WHAT YOU ARE ASKED TO DO: Report every line below that contains the string "kern", treating uppercase and lowercase letters as different.

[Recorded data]
========================================

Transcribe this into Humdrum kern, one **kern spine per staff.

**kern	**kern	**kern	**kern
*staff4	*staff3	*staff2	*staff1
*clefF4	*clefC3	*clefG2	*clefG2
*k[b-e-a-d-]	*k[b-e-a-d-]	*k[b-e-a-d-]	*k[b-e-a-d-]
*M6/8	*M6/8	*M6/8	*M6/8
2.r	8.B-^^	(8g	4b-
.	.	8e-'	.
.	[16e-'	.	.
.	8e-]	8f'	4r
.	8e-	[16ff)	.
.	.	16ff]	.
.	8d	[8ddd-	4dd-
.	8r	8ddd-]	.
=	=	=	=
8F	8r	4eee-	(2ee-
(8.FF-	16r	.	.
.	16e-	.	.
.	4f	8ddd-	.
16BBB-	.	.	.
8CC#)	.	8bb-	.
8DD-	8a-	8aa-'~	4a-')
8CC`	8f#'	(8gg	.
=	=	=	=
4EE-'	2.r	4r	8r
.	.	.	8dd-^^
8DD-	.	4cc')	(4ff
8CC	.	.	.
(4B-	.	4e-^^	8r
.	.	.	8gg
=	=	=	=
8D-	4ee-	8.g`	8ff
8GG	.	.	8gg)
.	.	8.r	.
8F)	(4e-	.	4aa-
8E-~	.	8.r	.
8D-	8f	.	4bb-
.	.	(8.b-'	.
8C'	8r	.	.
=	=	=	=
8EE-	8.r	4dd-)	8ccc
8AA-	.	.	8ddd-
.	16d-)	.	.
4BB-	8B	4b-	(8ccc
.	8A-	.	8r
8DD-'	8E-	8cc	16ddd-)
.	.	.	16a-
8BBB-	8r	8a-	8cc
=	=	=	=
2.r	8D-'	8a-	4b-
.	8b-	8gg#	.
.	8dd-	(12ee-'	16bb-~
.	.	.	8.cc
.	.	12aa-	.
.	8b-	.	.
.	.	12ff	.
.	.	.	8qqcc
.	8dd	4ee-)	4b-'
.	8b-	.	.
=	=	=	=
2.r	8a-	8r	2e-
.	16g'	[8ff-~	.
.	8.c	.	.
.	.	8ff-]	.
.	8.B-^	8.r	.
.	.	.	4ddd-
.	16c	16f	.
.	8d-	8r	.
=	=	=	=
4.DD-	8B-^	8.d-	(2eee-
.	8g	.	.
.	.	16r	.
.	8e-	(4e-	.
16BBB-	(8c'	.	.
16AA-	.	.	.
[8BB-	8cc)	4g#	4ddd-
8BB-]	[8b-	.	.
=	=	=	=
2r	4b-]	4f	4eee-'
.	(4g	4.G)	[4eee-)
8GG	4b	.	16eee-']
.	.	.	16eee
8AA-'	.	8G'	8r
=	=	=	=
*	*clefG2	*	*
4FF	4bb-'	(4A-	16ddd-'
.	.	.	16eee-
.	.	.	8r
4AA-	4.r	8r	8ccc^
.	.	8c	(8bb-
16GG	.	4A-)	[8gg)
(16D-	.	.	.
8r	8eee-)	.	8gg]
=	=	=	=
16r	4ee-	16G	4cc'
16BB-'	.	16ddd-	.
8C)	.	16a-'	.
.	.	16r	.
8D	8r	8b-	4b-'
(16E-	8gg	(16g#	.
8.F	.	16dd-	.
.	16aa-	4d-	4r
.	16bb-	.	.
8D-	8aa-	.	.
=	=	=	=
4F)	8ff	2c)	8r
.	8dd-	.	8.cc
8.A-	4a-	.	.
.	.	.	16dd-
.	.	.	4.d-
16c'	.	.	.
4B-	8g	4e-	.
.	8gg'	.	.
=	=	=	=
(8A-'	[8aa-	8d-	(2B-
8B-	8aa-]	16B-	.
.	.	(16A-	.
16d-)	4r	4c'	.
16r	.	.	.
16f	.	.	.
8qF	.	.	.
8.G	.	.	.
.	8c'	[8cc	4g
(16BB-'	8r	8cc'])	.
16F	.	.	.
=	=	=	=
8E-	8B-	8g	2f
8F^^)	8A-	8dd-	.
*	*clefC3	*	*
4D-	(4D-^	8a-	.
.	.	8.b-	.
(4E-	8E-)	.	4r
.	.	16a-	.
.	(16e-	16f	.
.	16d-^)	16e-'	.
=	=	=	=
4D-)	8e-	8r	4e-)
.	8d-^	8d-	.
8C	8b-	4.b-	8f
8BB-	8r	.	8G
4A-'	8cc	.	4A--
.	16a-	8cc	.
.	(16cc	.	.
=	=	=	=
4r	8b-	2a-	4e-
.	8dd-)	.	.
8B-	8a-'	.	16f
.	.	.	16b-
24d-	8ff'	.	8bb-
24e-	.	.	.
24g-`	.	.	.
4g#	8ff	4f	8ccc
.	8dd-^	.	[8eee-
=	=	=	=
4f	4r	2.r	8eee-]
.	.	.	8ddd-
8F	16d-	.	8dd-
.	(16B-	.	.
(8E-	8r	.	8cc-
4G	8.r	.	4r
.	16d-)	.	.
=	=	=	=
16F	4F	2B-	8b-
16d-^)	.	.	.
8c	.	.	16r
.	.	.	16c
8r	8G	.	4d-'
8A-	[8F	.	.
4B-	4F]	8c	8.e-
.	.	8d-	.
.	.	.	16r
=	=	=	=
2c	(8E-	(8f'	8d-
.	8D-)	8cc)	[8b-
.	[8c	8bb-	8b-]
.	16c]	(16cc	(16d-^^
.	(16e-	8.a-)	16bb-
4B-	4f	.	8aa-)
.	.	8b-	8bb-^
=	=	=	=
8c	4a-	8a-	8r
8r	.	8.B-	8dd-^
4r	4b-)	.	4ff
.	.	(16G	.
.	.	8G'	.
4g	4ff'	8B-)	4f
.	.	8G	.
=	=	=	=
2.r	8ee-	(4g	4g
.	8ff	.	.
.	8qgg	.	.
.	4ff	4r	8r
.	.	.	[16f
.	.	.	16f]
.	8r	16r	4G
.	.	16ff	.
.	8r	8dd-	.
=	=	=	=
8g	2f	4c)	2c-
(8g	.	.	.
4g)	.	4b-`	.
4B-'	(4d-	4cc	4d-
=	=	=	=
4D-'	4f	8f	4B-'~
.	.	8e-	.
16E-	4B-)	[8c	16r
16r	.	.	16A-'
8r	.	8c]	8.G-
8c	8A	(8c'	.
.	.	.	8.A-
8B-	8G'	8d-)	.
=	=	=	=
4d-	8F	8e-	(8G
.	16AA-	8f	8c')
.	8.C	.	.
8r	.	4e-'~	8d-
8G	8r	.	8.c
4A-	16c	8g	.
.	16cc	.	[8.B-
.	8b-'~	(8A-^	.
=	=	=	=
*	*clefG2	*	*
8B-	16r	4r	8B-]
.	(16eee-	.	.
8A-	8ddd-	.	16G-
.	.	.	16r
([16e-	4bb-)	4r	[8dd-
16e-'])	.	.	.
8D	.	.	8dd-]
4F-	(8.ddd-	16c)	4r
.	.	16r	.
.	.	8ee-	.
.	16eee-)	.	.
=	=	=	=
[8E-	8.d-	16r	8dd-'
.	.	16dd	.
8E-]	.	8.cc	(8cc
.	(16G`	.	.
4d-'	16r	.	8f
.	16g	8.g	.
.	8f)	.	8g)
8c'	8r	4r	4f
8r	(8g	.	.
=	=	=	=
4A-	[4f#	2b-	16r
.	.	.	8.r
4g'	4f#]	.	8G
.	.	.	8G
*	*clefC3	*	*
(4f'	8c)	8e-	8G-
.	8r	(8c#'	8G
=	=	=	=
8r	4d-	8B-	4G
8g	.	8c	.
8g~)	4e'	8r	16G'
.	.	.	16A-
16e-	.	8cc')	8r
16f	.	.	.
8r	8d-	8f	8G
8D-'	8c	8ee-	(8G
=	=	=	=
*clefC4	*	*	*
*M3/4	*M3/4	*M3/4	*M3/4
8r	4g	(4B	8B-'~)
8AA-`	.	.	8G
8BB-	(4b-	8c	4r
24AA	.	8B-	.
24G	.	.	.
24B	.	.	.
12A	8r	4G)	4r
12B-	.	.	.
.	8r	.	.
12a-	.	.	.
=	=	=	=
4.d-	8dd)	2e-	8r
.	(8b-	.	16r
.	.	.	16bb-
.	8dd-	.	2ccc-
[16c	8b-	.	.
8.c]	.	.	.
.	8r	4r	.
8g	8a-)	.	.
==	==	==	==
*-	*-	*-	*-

========================================

WRITTEN RESPONSE:
Transcribe this into Humdrum kern, one **kern spine per staff.
**kern	**kern	**kern	**kern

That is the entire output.